Repeat the material exactly from its first line to the line that includes "yellow brick I1". Skip pictures.
━━━━
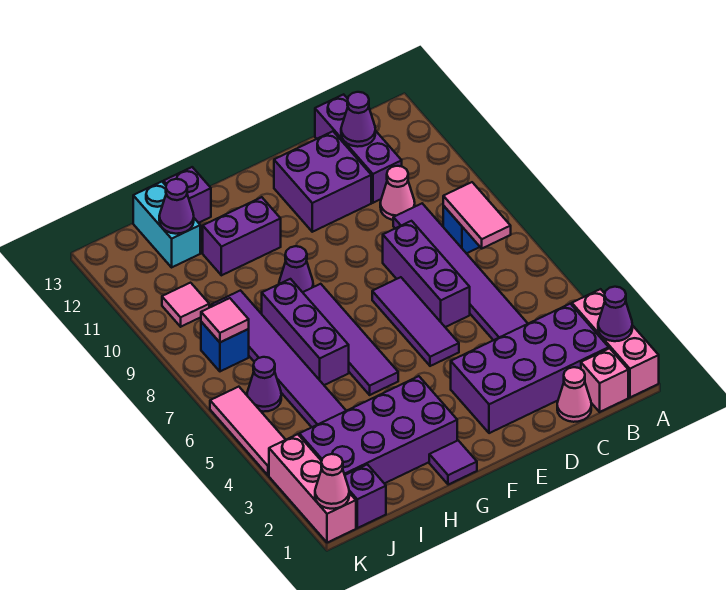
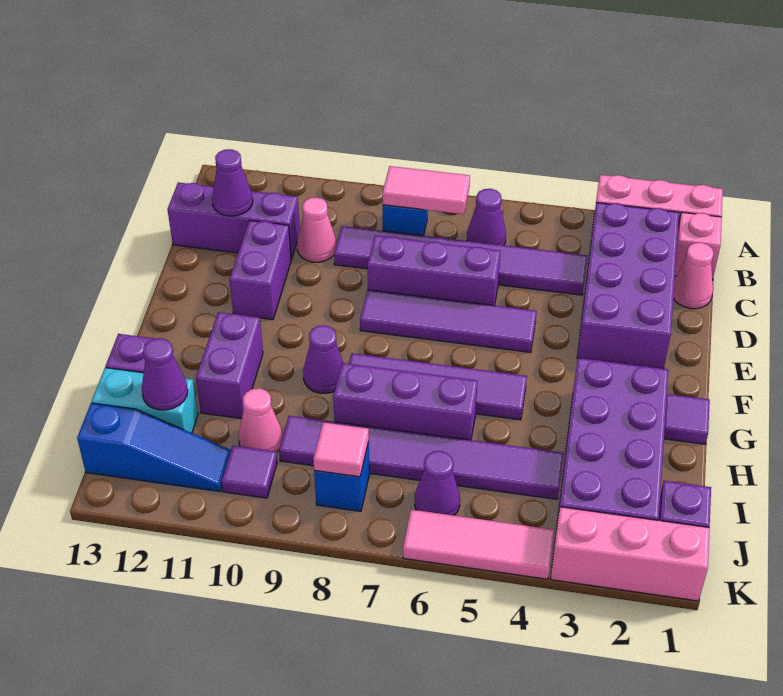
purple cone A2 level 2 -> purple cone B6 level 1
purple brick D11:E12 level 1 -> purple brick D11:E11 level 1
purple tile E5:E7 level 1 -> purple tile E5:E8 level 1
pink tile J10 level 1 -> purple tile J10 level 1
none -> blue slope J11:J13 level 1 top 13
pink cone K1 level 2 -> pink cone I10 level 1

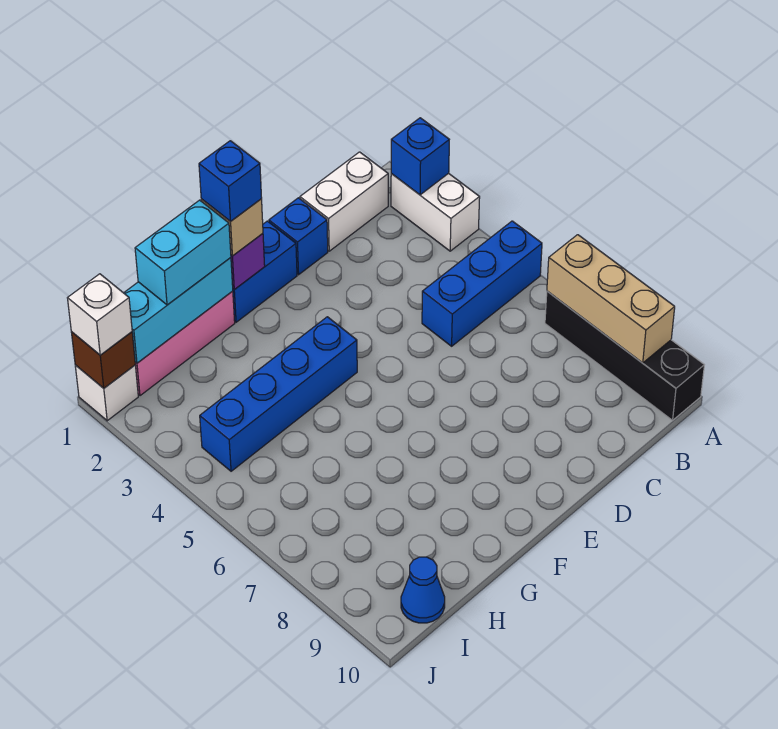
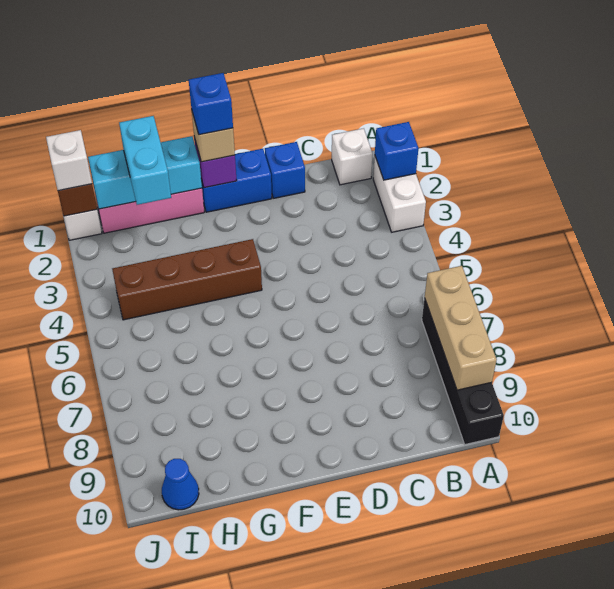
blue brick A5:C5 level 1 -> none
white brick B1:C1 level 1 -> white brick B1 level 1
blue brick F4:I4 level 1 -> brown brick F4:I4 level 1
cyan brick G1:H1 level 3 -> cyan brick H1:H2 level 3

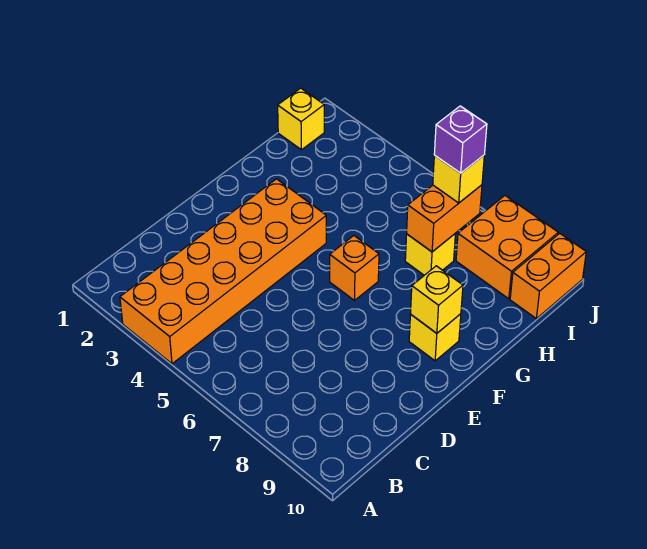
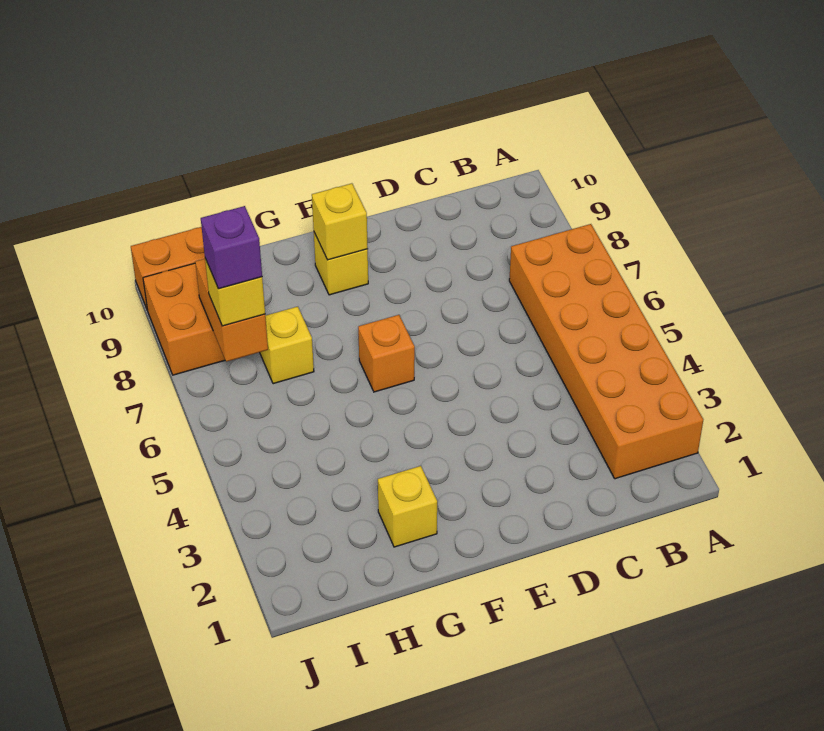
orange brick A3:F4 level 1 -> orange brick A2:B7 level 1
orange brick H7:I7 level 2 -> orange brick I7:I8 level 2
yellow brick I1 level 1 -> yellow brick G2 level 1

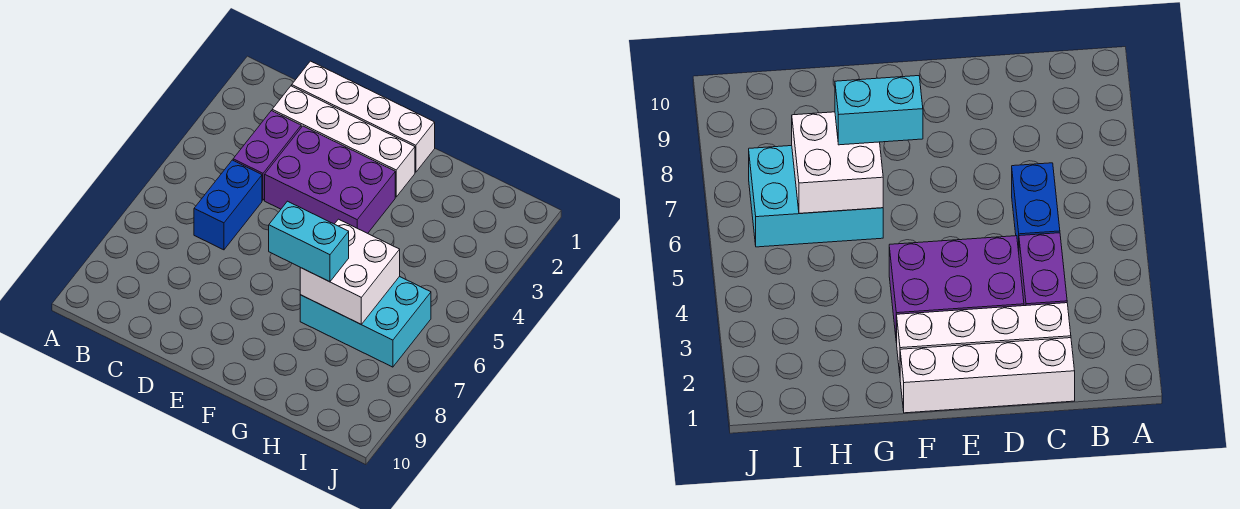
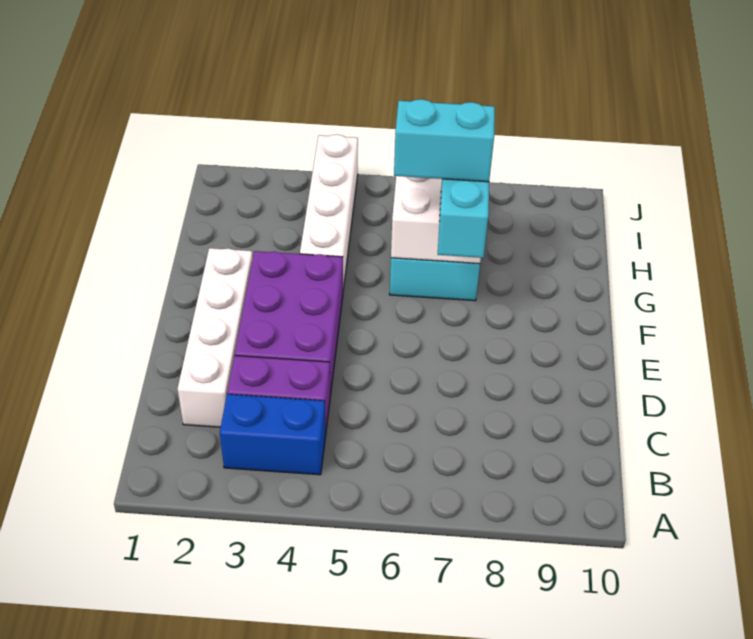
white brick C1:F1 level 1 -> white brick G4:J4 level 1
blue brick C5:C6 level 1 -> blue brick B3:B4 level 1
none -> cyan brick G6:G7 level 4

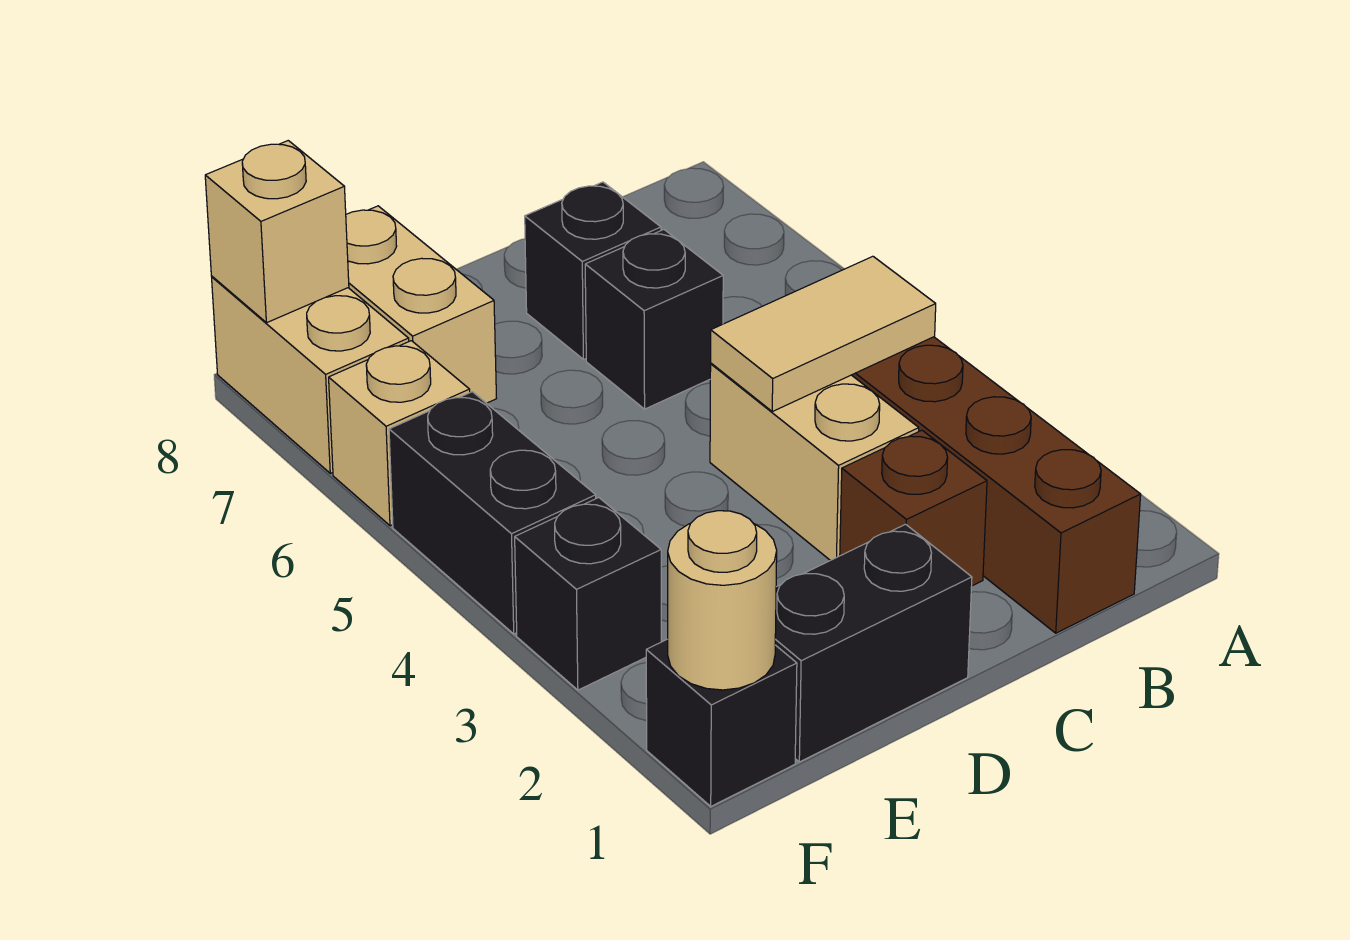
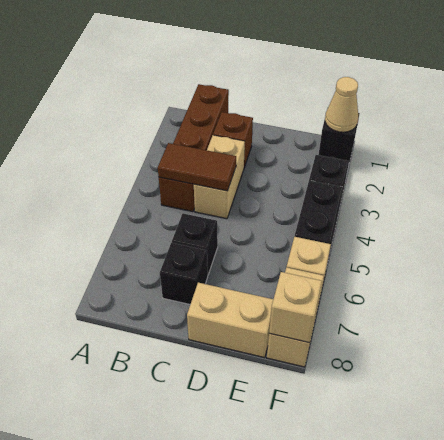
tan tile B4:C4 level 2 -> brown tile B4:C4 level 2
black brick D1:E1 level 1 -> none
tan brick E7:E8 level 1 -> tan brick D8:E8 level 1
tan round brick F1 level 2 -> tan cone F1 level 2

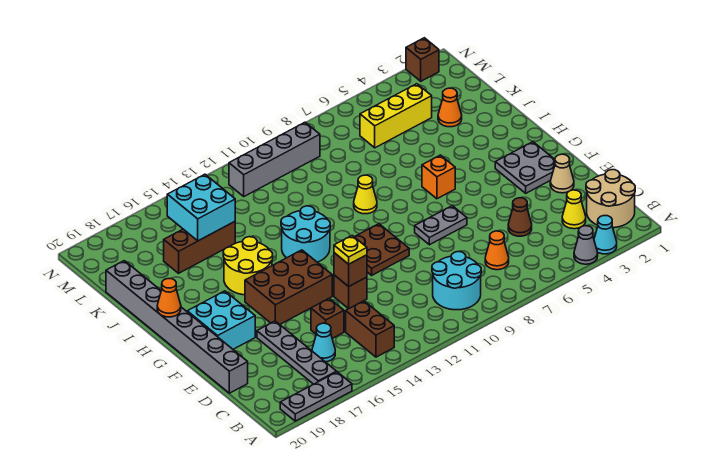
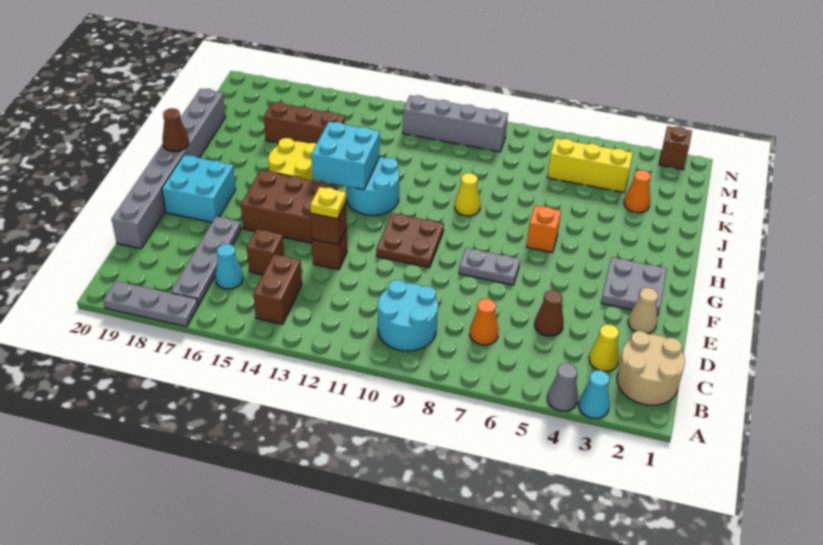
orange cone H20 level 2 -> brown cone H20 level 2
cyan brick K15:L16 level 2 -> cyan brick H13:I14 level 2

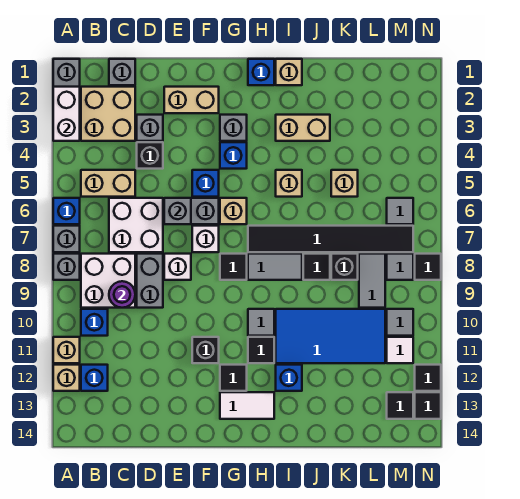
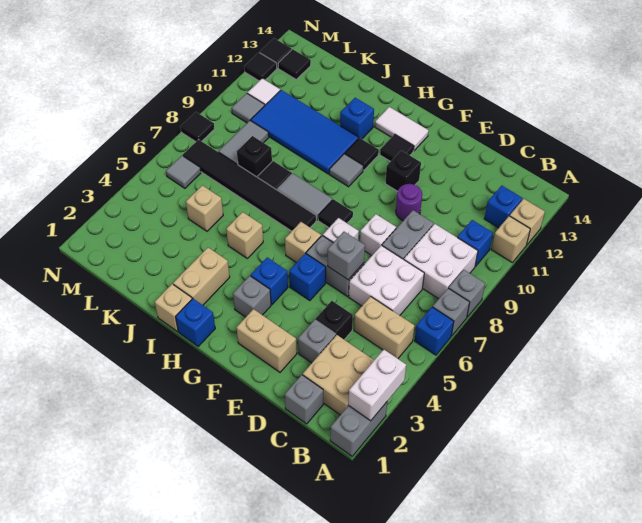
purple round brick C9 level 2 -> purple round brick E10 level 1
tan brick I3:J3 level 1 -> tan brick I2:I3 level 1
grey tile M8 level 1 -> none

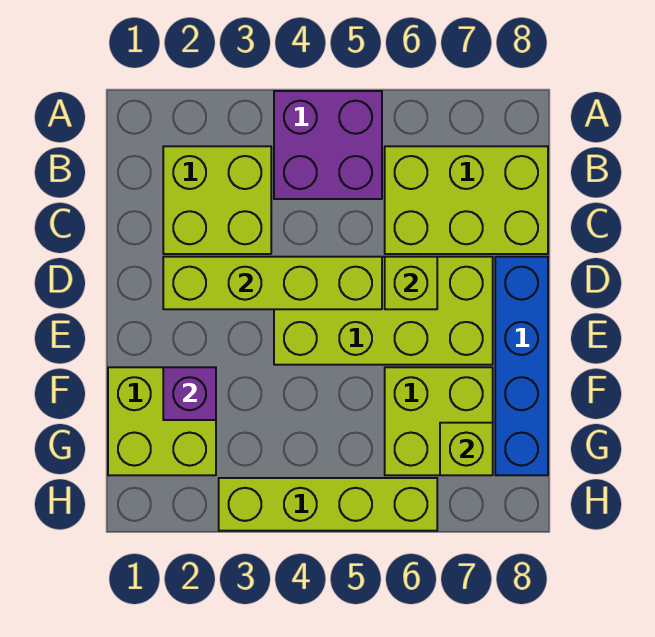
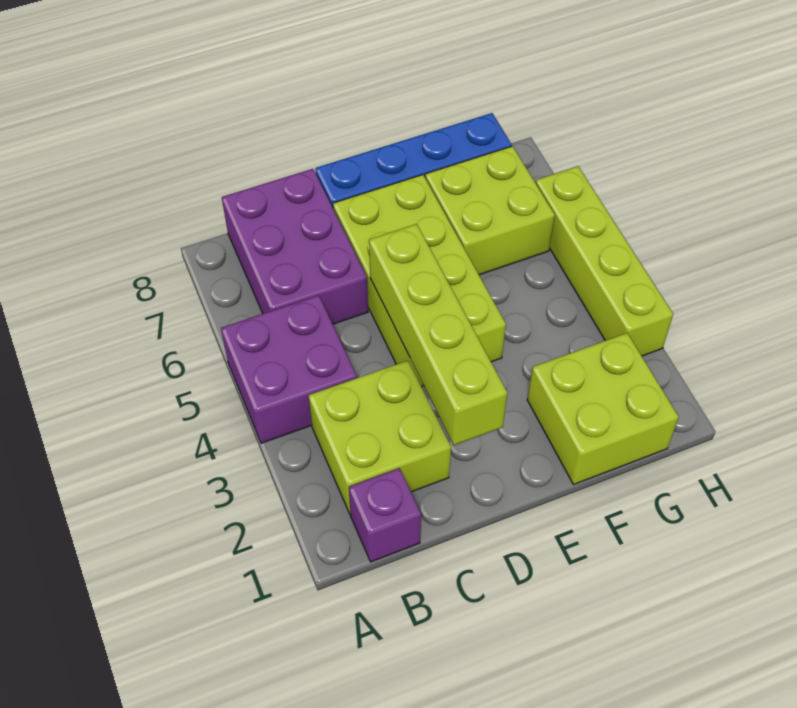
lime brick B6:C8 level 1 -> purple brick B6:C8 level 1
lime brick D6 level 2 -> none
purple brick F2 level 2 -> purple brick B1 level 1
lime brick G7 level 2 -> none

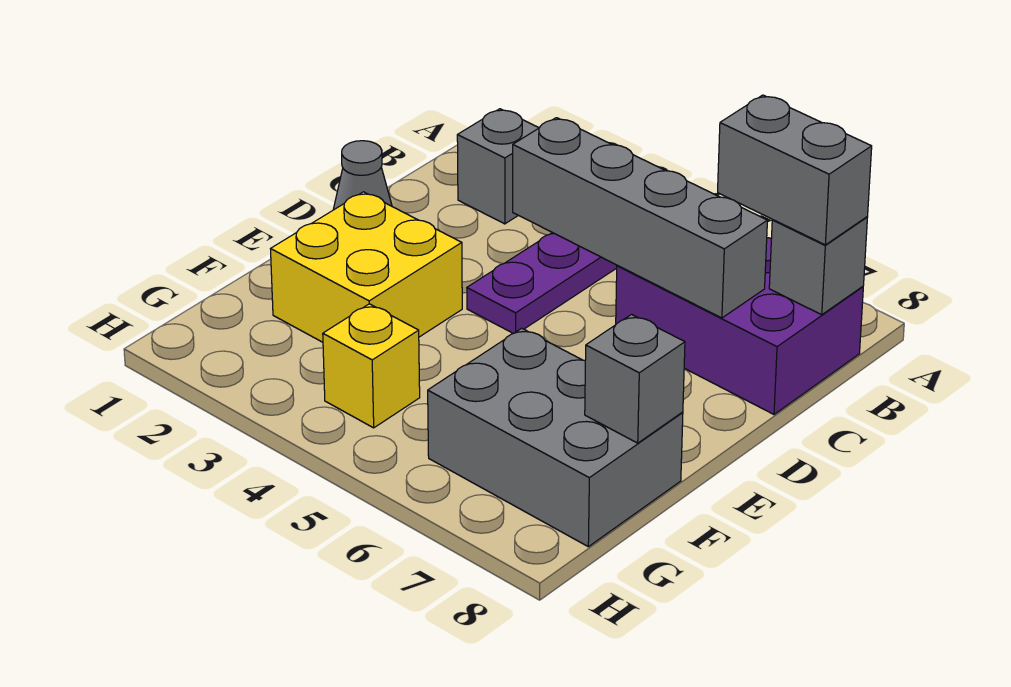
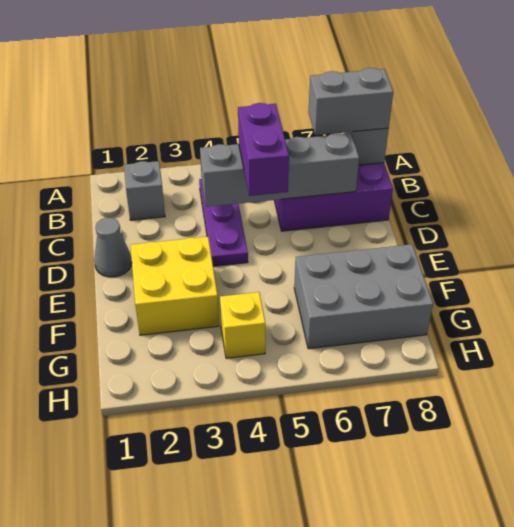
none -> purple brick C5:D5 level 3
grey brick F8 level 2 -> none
━━━━
#### Solution to the problem
purple cone A2 level 2 -> purple cone B6 level 1
purple brick D11:E12 level 1 -> purple brick D11:E11 level 1
purple tile E5:E7 level 1 -> purple tile E5:E8 level 1
pink tile J10 level 1 -> purple tile J10 level 1
none -> blue slope J11:J13 level 1 top 13
pink cone K1 level 2 -> pink cone I10 level 1

blue brick A5:C5 level 1 -> none
white brick B1:C1 level 1 -> white brick B1 level 1
blue brick F4:I4 level 1 -> brown brick F4:I4 level 1
cyan brick G1:H1 level 3 -> cyan brick H1:H2 level 3

orange brick A3:F4 level 1 -> orange brick A2:B7 level 1
orange brick H7:I7 level 2 -> orange brick I7:I8 level 2
yellow brick I1 level 1 -> yellow brick G2 level 1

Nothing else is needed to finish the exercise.